→ Records for this task
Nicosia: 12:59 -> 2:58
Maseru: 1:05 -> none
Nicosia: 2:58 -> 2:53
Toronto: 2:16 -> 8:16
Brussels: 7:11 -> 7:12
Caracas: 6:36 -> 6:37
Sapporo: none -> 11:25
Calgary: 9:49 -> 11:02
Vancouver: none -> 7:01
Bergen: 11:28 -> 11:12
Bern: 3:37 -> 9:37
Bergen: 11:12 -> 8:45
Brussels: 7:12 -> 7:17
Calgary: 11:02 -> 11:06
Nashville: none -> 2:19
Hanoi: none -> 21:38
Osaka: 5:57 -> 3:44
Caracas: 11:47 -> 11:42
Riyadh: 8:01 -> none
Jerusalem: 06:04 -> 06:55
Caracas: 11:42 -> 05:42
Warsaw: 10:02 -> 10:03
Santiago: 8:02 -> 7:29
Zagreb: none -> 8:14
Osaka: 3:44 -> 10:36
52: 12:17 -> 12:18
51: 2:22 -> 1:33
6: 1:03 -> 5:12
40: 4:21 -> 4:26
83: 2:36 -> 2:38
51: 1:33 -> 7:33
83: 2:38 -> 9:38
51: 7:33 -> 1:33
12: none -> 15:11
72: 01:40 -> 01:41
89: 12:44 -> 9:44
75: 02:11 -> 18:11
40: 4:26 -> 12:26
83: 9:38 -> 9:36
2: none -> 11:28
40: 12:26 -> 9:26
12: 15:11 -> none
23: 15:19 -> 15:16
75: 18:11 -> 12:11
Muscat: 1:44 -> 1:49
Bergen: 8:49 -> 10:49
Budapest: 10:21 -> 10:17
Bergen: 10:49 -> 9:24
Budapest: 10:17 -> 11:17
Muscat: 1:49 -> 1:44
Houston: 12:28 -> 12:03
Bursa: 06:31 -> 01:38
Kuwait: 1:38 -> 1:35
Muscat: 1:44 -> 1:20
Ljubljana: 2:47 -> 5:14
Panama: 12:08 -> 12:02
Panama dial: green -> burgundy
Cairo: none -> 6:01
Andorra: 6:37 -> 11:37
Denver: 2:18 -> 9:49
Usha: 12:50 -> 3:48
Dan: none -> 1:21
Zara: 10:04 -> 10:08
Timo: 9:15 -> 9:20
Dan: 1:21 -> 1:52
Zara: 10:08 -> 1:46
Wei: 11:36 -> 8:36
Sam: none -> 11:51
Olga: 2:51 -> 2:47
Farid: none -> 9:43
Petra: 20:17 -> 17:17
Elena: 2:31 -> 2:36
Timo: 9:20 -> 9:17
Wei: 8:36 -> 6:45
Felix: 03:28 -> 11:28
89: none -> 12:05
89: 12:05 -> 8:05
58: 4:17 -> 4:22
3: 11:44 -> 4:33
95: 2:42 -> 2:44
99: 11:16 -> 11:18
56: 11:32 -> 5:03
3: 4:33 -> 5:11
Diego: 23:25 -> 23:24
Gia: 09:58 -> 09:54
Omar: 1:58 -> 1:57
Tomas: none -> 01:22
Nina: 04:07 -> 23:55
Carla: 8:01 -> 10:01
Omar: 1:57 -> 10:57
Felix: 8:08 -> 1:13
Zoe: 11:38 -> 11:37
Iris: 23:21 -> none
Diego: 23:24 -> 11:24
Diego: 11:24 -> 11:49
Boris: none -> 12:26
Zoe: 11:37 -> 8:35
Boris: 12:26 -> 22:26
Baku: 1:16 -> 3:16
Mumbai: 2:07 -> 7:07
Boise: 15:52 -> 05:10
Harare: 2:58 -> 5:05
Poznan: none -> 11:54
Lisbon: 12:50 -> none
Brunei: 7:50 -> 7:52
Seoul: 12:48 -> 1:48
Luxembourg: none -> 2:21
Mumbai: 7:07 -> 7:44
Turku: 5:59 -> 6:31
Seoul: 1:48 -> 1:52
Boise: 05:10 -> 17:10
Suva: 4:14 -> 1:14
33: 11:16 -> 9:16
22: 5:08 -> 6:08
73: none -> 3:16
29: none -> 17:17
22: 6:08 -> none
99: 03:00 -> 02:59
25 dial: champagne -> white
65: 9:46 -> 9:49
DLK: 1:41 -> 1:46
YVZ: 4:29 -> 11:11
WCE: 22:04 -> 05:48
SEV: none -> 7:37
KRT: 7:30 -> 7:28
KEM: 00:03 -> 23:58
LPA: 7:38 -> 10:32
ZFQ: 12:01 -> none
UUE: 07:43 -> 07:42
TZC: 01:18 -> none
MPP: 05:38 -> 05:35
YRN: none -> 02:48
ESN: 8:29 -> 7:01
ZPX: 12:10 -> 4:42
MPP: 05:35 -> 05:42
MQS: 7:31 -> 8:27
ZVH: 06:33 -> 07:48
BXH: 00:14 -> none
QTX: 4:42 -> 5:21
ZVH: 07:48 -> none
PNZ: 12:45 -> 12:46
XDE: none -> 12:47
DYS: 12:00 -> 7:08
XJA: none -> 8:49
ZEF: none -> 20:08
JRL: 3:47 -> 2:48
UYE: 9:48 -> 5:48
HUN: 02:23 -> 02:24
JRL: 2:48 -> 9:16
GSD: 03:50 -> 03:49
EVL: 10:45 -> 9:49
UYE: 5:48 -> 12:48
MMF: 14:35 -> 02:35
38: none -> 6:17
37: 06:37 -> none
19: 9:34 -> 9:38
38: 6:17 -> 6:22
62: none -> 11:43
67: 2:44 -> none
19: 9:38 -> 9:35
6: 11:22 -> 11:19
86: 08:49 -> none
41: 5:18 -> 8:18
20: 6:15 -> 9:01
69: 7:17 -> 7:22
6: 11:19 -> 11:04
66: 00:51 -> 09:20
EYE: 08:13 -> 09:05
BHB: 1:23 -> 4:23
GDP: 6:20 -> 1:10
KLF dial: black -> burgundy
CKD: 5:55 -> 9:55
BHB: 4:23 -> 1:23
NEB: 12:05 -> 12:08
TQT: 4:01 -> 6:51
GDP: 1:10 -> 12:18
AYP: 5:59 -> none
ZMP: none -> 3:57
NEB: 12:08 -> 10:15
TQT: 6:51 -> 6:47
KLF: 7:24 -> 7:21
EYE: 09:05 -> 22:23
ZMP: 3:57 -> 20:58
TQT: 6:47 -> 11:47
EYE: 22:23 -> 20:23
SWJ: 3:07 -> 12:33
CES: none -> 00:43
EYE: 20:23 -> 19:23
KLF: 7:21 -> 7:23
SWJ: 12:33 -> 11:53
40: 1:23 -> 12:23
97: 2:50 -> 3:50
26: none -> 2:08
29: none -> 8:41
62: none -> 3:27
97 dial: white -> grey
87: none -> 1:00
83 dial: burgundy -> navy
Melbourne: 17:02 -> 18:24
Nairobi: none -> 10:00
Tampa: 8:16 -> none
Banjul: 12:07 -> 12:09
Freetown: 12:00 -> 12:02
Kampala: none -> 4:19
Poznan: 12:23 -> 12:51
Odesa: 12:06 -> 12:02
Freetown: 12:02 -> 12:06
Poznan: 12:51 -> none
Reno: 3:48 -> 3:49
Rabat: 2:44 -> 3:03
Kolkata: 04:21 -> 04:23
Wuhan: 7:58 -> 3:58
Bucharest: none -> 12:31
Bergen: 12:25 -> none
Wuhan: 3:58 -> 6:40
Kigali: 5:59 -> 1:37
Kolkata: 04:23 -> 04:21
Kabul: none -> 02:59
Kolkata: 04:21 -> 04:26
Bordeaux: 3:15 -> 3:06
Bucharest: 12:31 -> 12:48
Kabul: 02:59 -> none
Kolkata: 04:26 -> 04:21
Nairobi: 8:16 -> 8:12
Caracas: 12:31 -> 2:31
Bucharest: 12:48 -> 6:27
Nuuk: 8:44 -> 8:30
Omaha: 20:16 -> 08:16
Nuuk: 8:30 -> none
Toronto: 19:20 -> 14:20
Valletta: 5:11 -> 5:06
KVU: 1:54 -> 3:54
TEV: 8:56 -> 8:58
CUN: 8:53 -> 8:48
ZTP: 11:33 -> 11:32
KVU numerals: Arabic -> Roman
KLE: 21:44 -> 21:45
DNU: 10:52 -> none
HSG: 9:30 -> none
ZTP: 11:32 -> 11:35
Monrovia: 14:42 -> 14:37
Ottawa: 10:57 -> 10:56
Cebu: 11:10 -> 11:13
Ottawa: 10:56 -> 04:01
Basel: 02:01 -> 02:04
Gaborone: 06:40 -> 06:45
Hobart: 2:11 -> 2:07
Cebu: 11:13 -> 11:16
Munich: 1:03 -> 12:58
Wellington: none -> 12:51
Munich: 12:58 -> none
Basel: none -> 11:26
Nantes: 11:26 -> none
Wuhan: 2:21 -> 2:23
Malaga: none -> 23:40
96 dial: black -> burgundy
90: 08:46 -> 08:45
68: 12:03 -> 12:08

→ Exercise prompt
Copy out the material from its first line through the line containing "40: 4:21 -> 4:26", keeping both of those lines and reproducing every line unchanged.

→ Result for this exercise
Nicosia: 12:59 -> 2:58
Maseru: 1:05 -> none
Nicosia: 2:58 -> 2:53
Toronto: 2:16 -> 8:16
Brussels: 7:11 -> 7:12
Caracas: 6:36 -> 6:37
Sapporo: none -> 11:25
Calgary: 9:49 -> 11:02
Vancouver: none -> 7:01
Bergen: 11:28 -> 11:12
Bern: 3:37 -> 9:37
Bergen: 11:12 -> 8:45
Brussels: 7:12 -> 7:17
Calgary: 11:02 -> 11:06
Nashville: none -> 2:19
Hanoi: none -> 21:38
Osaka: 5:57 -> 3:44
Caracas: 11:47 -> 11:42
Riyadh: 8:01 -> none
Jerusalem: 06:04 -> 06:55
Caracas: 11:42 -> 05:42
Warsaw: 10:02 -> 10:03
Santiago: 8:02 -> 7:29
Zagreb: none -> 8:14
Osaka: 3:44 -> 10:36
52: 12:17 -> 12:18
51: 2:22 -> 1:33
6: 1:03 -> 5:12
40: 4:21 -> 4:26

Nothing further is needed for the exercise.